::: Record extracts
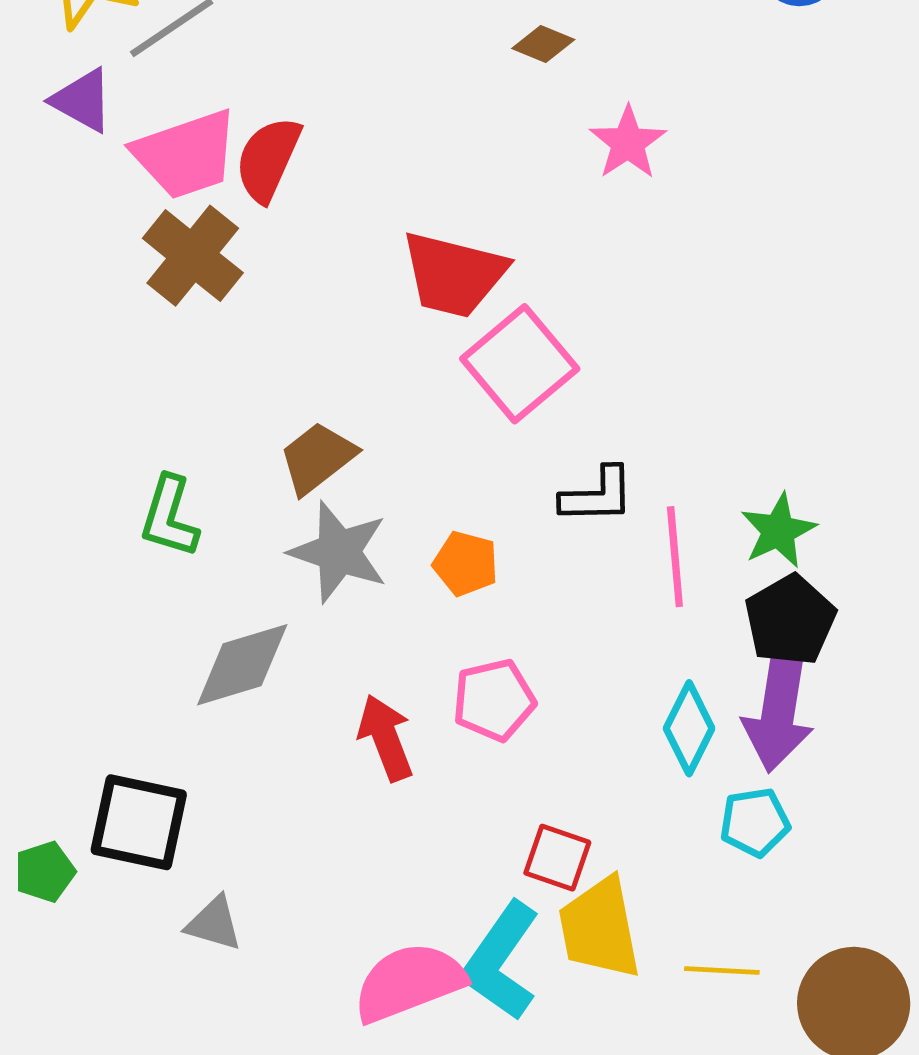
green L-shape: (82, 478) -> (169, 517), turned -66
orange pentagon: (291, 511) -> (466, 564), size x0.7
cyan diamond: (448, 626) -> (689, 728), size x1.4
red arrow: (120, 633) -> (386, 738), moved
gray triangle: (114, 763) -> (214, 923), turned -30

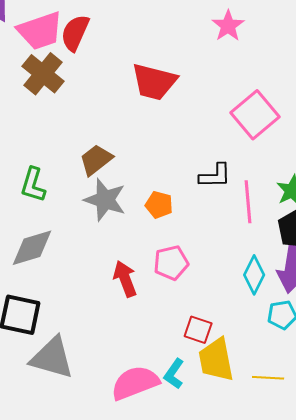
pink square: (520, 364) -> (255, 115), moved
gray diamond: (242, 665) -> (32, 248), moved
gray triangle: (214, 923) -> (52, 358), size x1.8
cyan L-shape: (501, 961) -> (174, 374), size x0.6

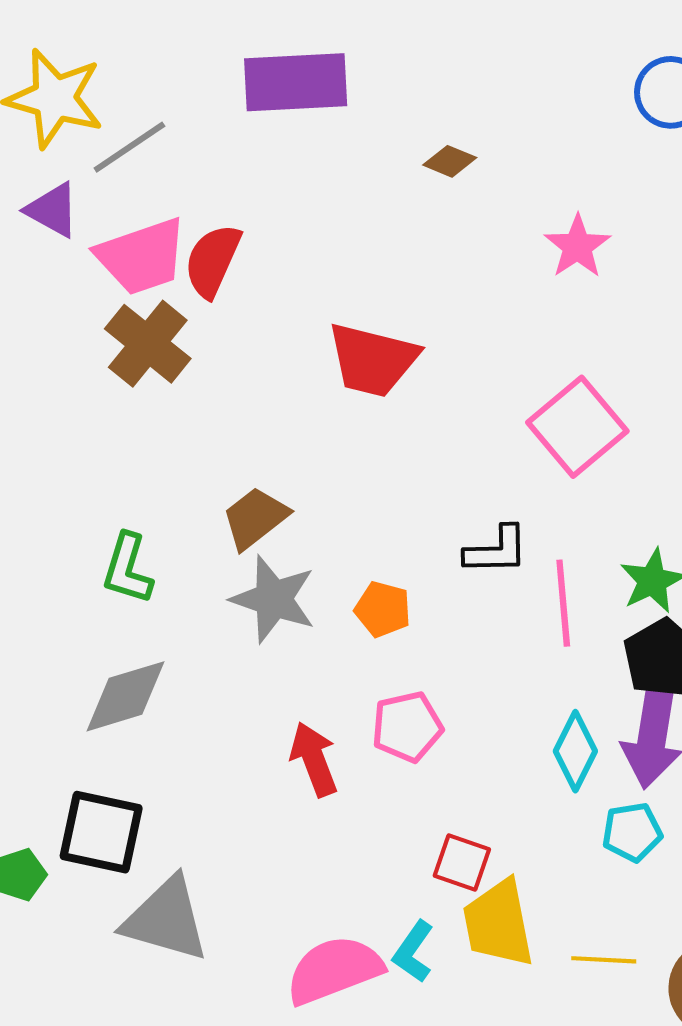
pink star: (228, 26) -> (577, 246), moved

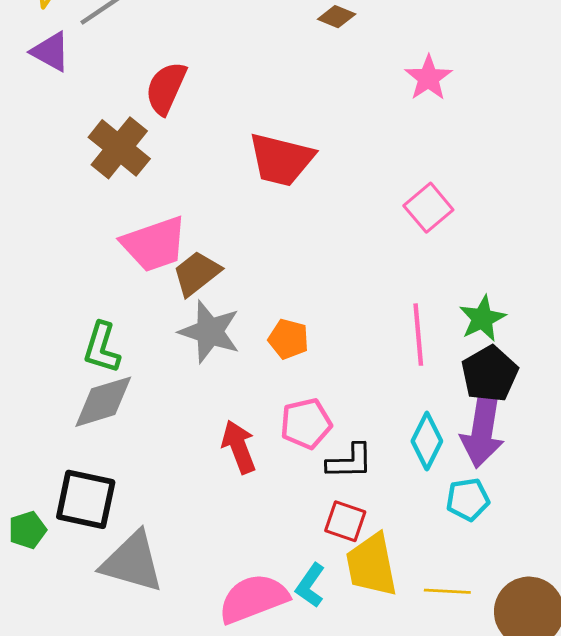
pink trapezoid: (142, 257) -> (154, 244), moved
pink square: (577, 427) -> (428, 208), size x0.7
black L-shape: (496, 550) -> (350, 461), moved
green L-shape: (127, 569) -> (102, 348), moved

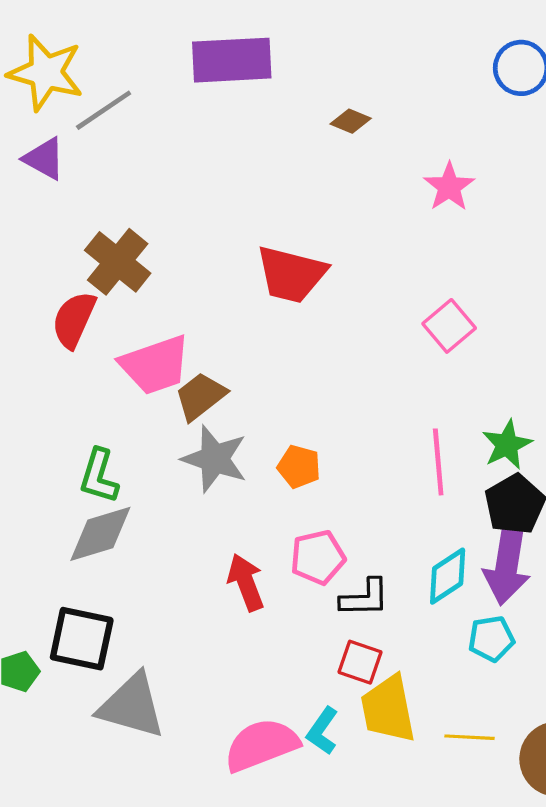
red semicircle: (166, 88) -> (74, 320), moved
cyan diamond: (427, 441) -> (448, 576), turned 30

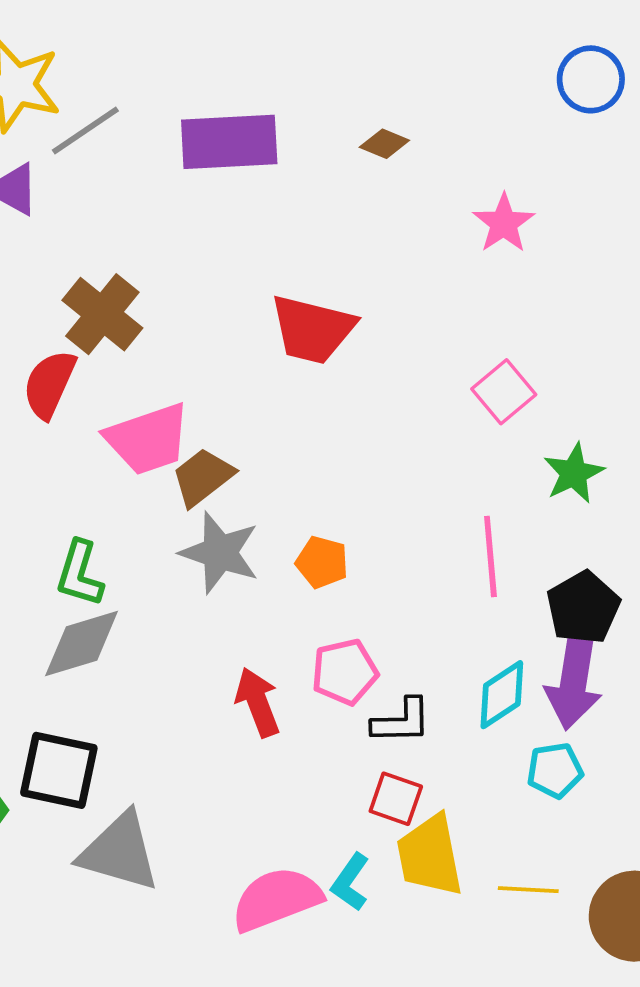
purple rectangle: (232, 60) -> (229, 142), moved
green star: (507, 445) -> (574, 473), moved

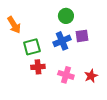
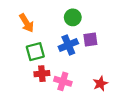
orange arrow: (14, 25) -> (26, 23), moved
pink cross: (66, 75) -> (63, 81), moved

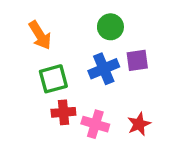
red star: (100, 84) -> (139, 124), moved

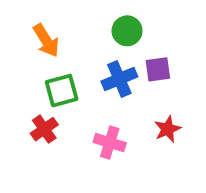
red cross: (63, 112) -> (44, 129), moved, turned -30
red star: (139, 124) -> (167, 129), moved

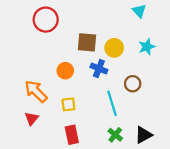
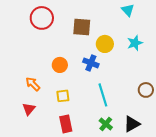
brown square: (87, 42) -> (82, 27), moved
brown circle: (133, 84) -> (146, 90), moved
orange arrow: (36, 91) -> (33, 84), size x0.7

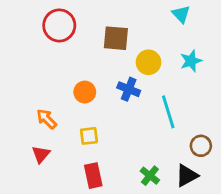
brown circle: (146, 90) -> (201, 146), moved
cyan line: (103, 95) -> (168, 112), moved

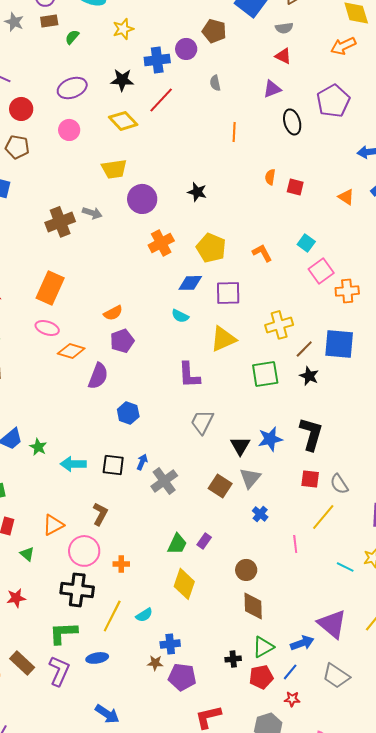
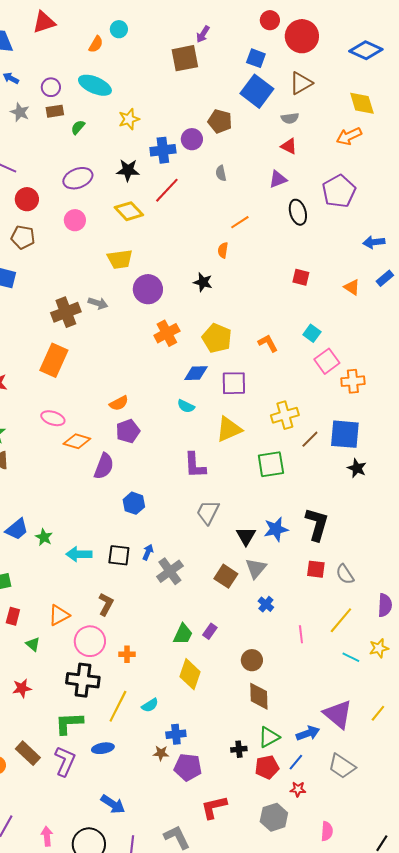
orange line: (234, 132) -> (240, 222), turned 54
orange semicircle: (270, 177) -> (223, 250), moved
orange rectangle: (50, 288) -> (54, 360), moved
black star: (309, 376) -> (357, 468), moved
yellow line: (323, 517) -> (341, 620), moved

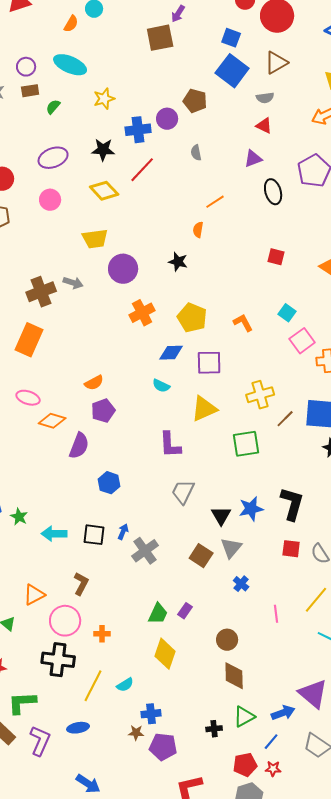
green L-shape: (69, 723) -> (22, 703), moved
red pentagon: (267, 767) -> (245, 765), moved

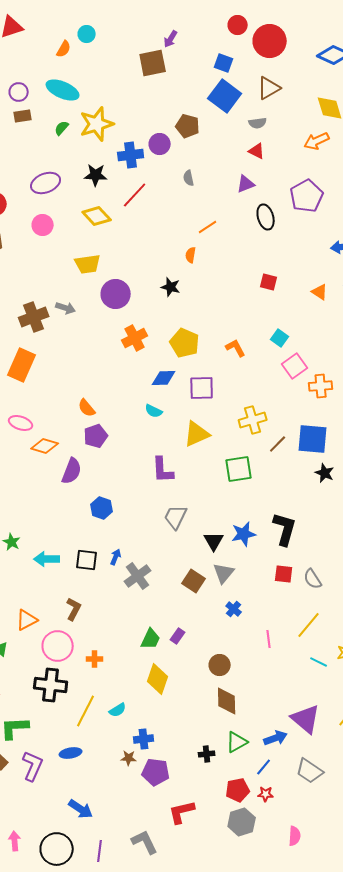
yellow star: (104, 99) -> (97, 124), size x1.6
green semicircle: (53, 107) -> (62, 128), moved
orange semicircle: (94, 383) -> (87, 408), turned 78

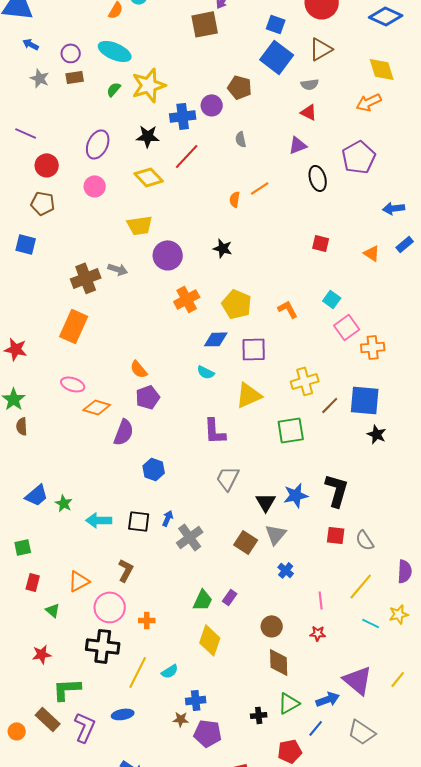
purple ellipse: (46, 183) -> (98, 144), turned -44
orange semicircle: (191, 255) -> (235, 199), moved
red star: (266, 794) -> (318, 633), moved

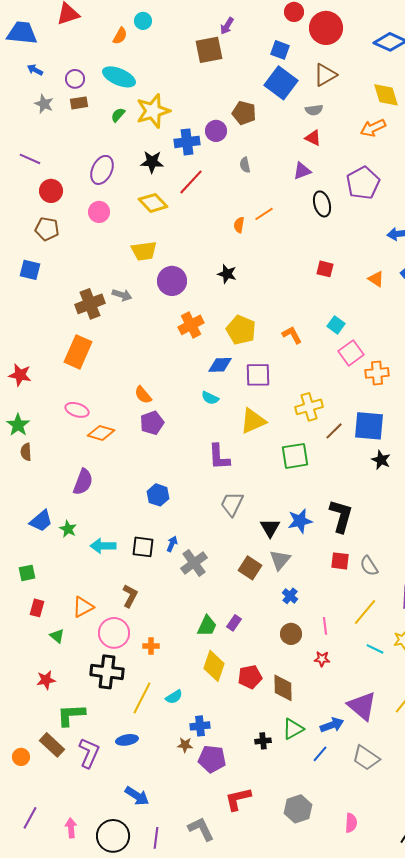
purple semicircle: (124, 432) -> (83, 482), moved
brown circle: (272, 626) -> (291, 634), moved
red pentagon: (290, 751) -> (250, 677), moved

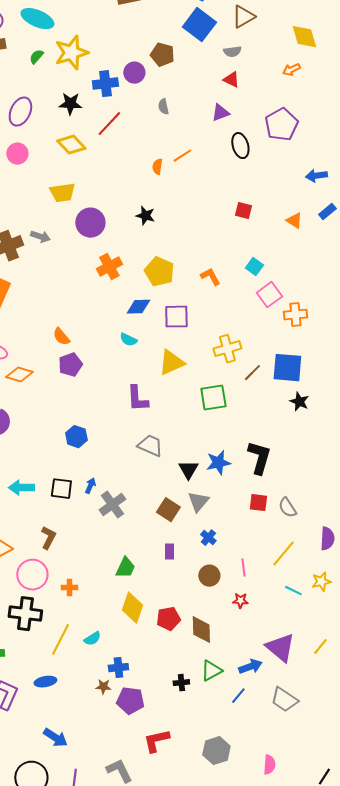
orange arrow: (373, 128) -> (291, 70), size x0.7
gray trapezoid: (232, 504) -> (150, 446), turned 88
purple rectangle: (234, 623) -> (169, 552), moved, turned -35

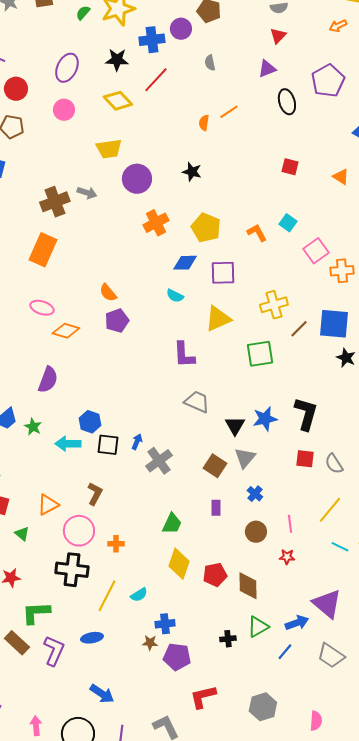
red triangle: (231, 80) -> (278, 36), turned 48
cyan square: (254, 267) -> (288, 223), moved
blue hexagon: (76, 437) -> (90, 422), moved

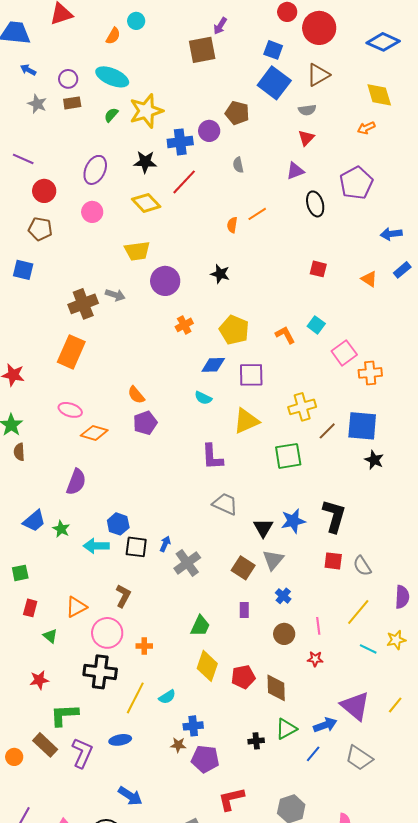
orange cross: (156, 223) -> (184, 325), size x0.7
::::::
_Work instructions_.
Leave the pictures out and reproduce exactly the lines from the top of the listing above through the line with "pink square: (577, 427)".

_Written response_.
green L-shape: (82, 478) -> (169, 517), turned -66
orange pentagon: (291, 511) -> (466, 564), size x0.7
cyan diamond: (448, 626) -> (689, 728), size x1.4
red arrow: (120, 633) -> (386, 738), moved
gray triangle: (114, 763) -> (214, 923), turned -30

pink square: (520, 364) -> (255, 115), moved
gray diamond: (242, 665) -> (32, 248), moved
gray triangle: (214, 923) -> (52, 358), size x1.8
cyan L-shape: (501, 961) -> (174, 374), size x0.6

pink star: (228, 26) -> (577, 246), moved

pink trapezoid: (142, 257) -> (154, 244), moved
pink square: (577, 427) -> (428, 208), size x0.7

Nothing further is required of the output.